◆ **Task statement**:
Each line below should be retyped exactly, with no pictures.

◆ **Record extracts**:
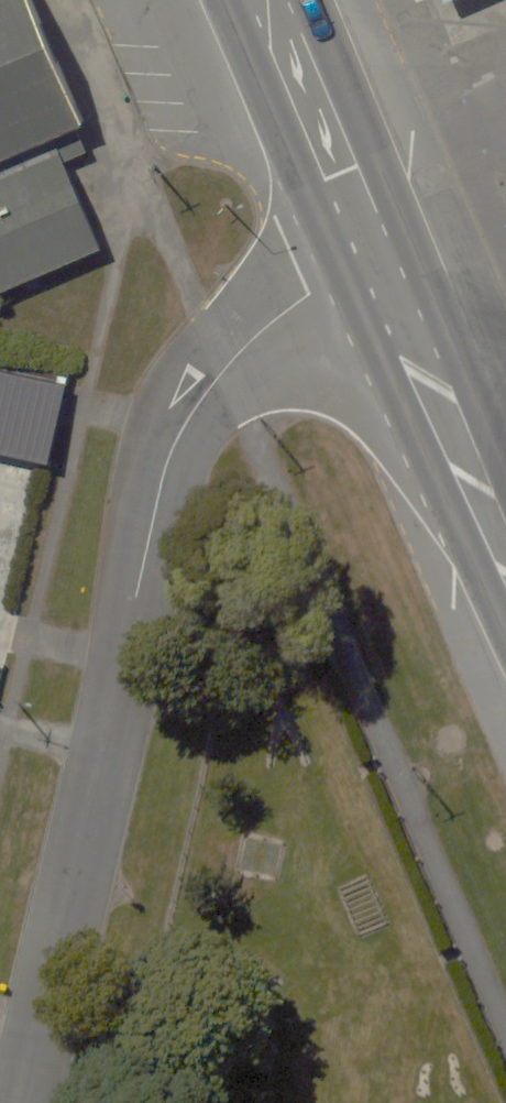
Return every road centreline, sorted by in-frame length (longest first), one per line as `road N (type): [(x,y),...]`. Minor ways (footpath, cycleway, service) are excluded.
road 1 (residential): [(20,1102),(164,474),(224,368),(268,326),(308,295),(384,268)]
road 2 (primary): [(505,553),(384,268)]
road 3 (primary): [(384,268),(268,0)]

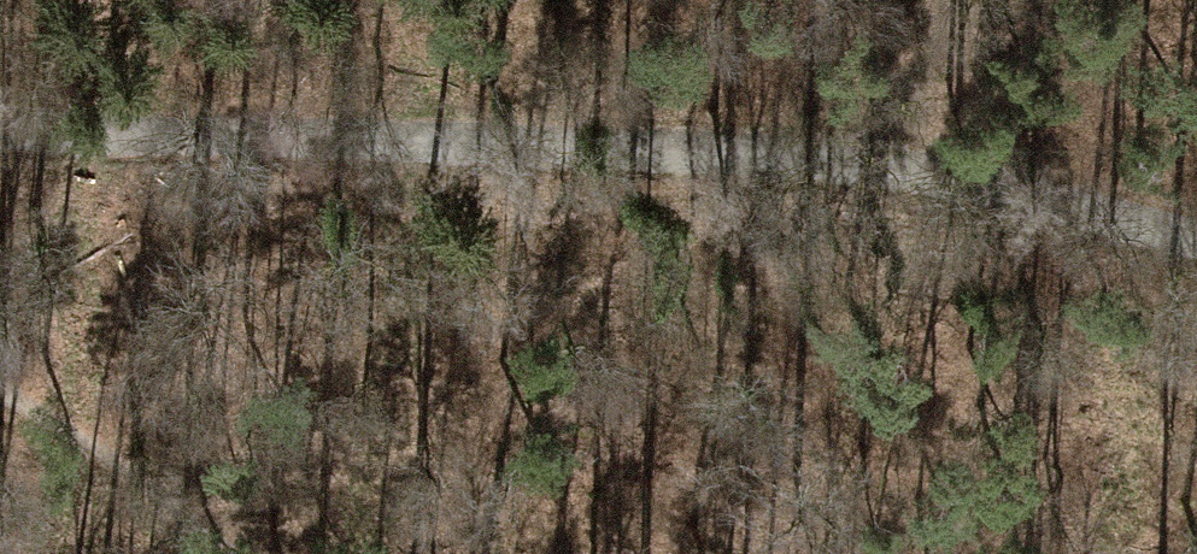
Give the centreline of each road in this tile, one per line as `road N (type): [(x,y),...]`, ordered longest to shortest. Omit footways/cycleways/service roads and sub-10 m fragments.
road 1 (track): [(0,124),(815,162)]
road 2 (track): [(815,162),(1196,246)]
road 3 (track): [(238,553),(0,385)]

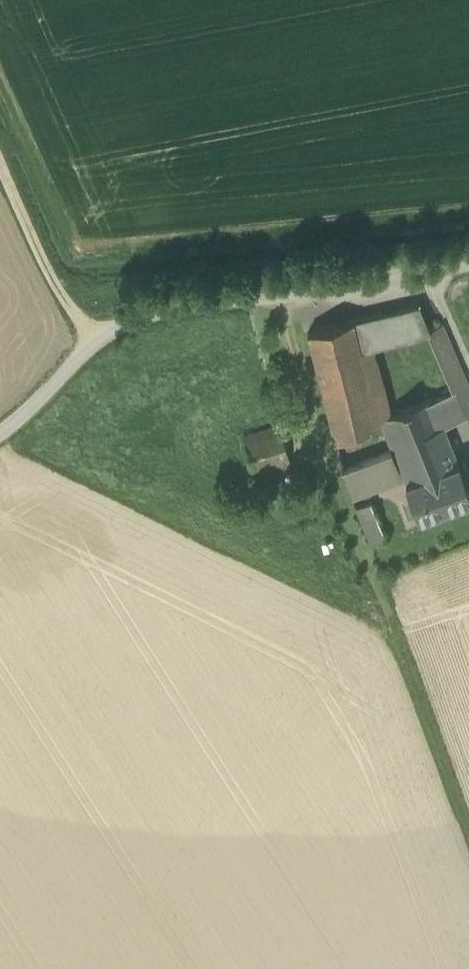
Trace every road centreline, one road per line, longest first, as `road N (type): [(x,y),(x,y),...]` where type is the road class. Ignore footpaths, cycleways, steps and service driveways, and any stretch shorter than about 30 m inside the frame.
road 1 (track): [(273,287),(327,465),(468,841)]
road 2 (unclassified): [(468,261),(145,303),(85,340),(26,421),(0,437)]

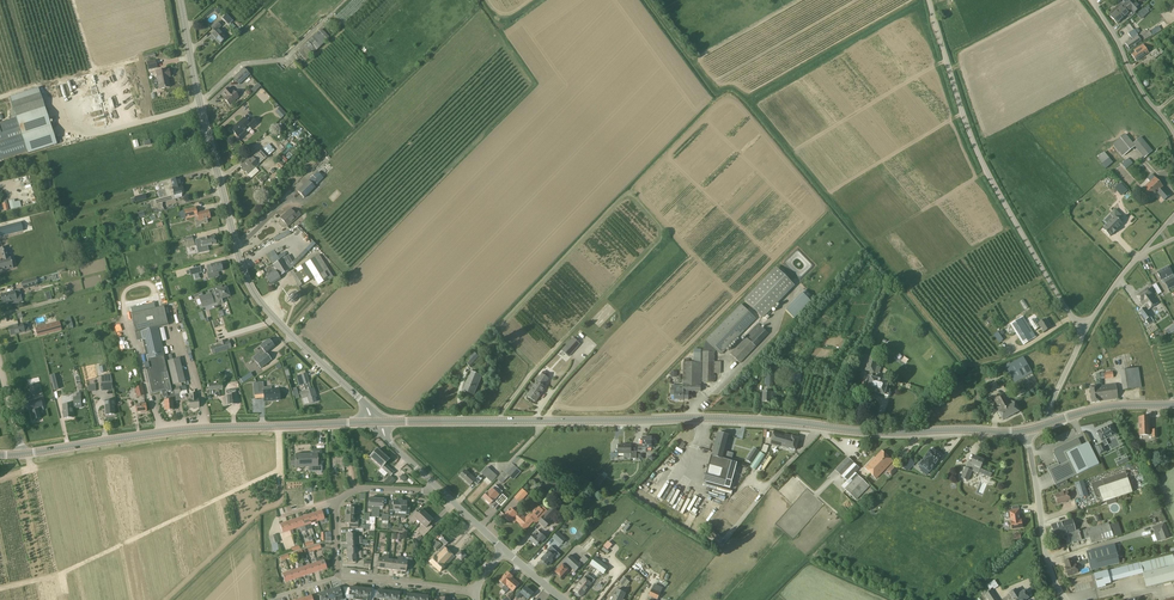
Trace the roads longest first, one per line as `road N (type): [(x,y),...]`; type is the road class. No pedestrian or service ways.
road 1 (secondary): [(1027,431),(885,432),(700,418),(374,422)]
road 2 (tertiary): [(374,422),(246,277),(180,0)]
road 3 (unclassified): [(1084,332),(975,145),(930,0)]
road 4 (secondary): [(374,422),(173,431),(23,454)]
road 5 (unclassified): [(1065,599),(1046,554),(1027,431)]
road 6 (unclassified): [(1173,135),(1092,0)]
road 7 (residential): [(476,591),(340,577)]
road 8 (secondary): [(1049,424),(1103,408),(1173,404)]

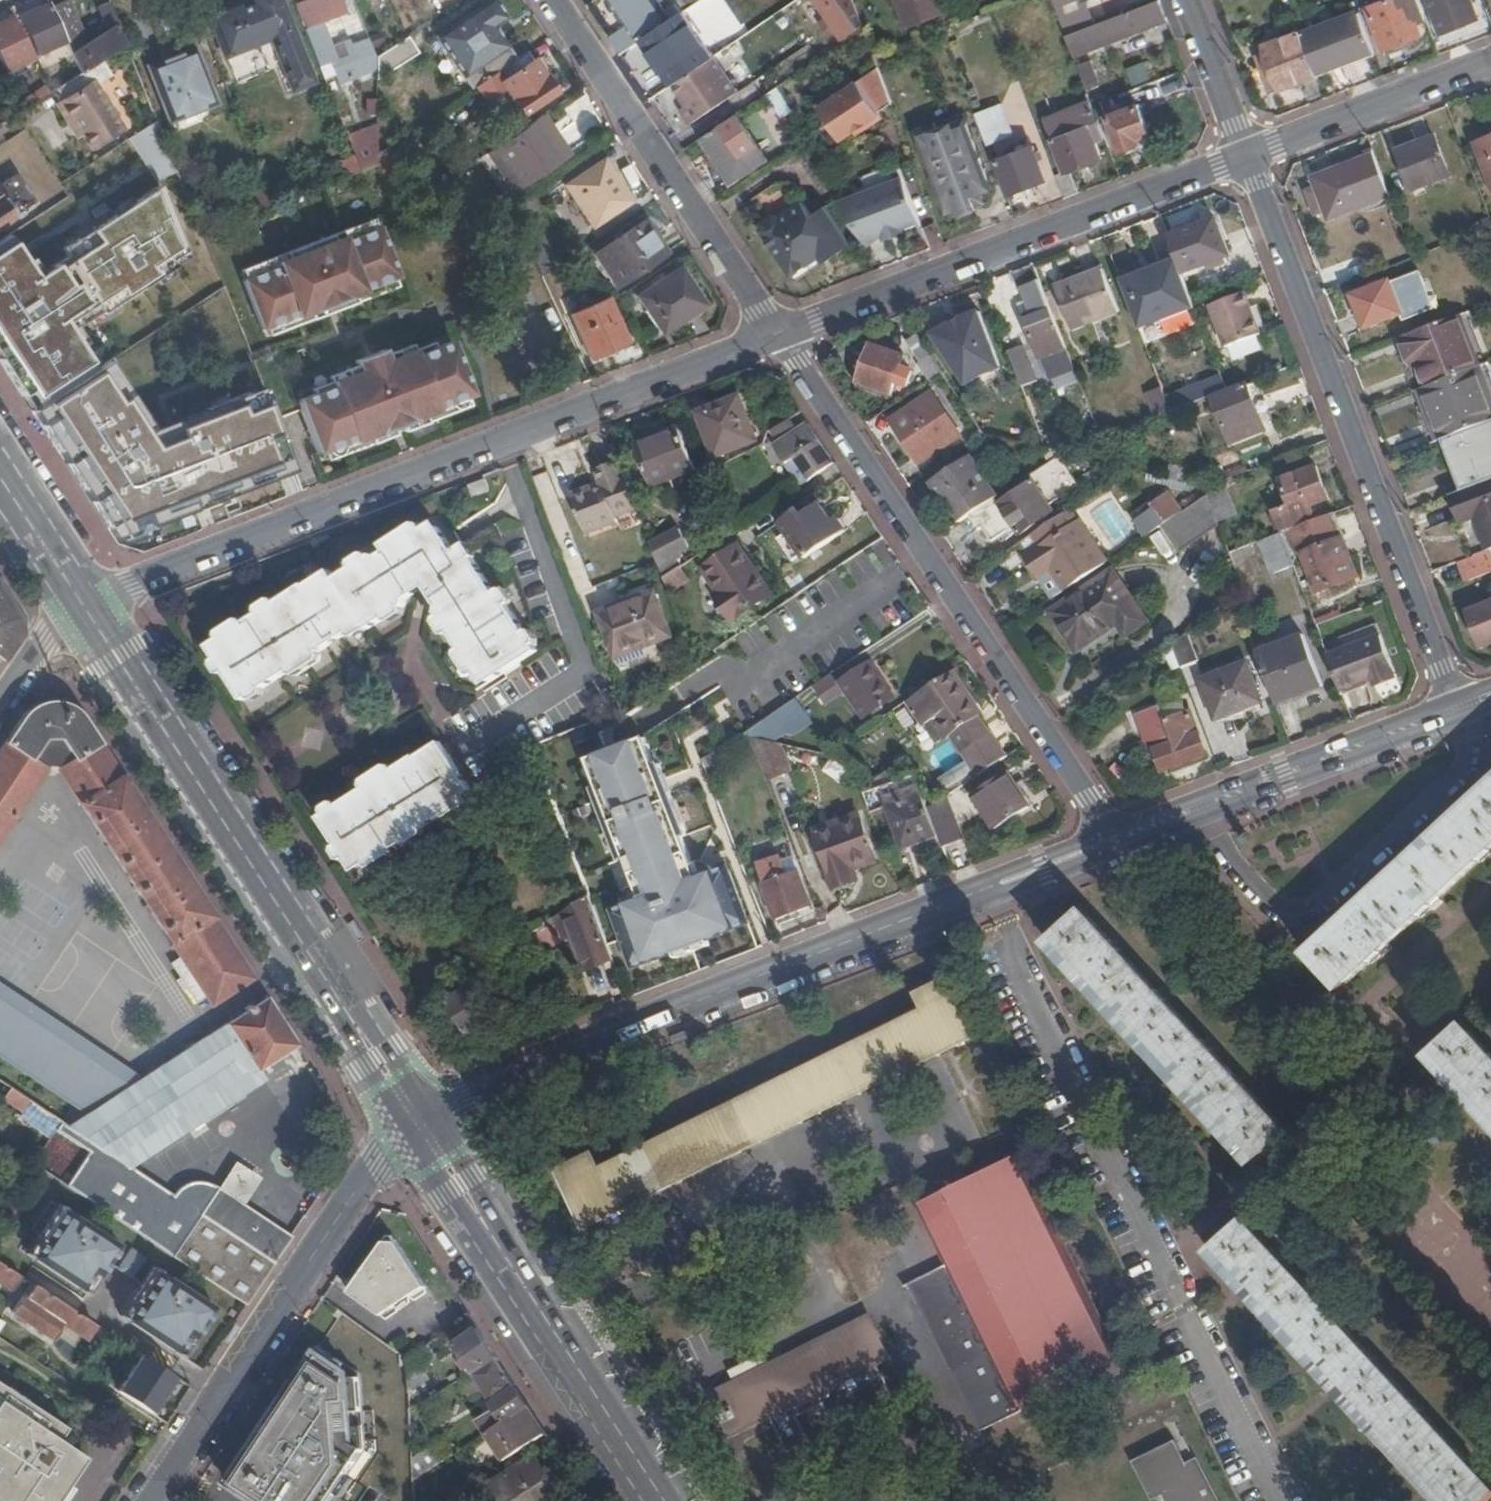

◆ **Task solution**:
Return every road centreline, sorted by in-frame length (longest first), one per line as `road N (type): [(x,y),...]`. Minor ways (footpath, cycleway, service) are excluded.
road 1 (residential): [(20,1102),(164,474),(224,368),(268,326),(308,295),(384,268)]
road 2 (primary): [(505,553),(384,268)]
road 3 (primary): [(384,268),(268,0)]

Give the centreline of each road in this tile, one per line as `road N (type): [(x,y),...]`, ordered longest to shortest. Omit footways/cycleways/service roads and sub-10 m fragments.
road 1 (track): [(0,124),(815,162)]
road 2 (track): [(815,162),(1196,246)]
road 3 (track): [(238,553),(0,385)]

Trace every road centreline, one road per line, longest first, as `road N (type): [(x,y),(x,y),...]` where type is the road class. Ignore footpaths, cycleways, steps and service driveways, and any stretch shorter than about 30 m inside the frame.
road 1 (track): [(273,287),(327,465),(468,841)]
road 2 (unclassified): [(468,261),(145,303),(85,340),(26,421),(0,437)]

Trace the roads longest first, one per line as `road N (type): [(x,y),...]`; type is the road class. No pedestrian or service ways.
road 1 (secondary): [(1027,431),(885,432),(700,418),(374,422)]
road 2 (tertiary): [(374,422),(246,277),(180,0)]
road 3 (unclassified): [(1084,332),(975,145),(930,0)]
road 4 (secondary): [(374,422),(173,431),(23,454)]
road 5 (unclassified): [(1065,599),(1046,554),(1027,431)]
road 6 (unclassified): [(1173,135),(1092,0)]
road 7 (residential): [(476,591),(340,577)]
road 8 (secondary): [(1049,424),(1103,408),(1173,404)]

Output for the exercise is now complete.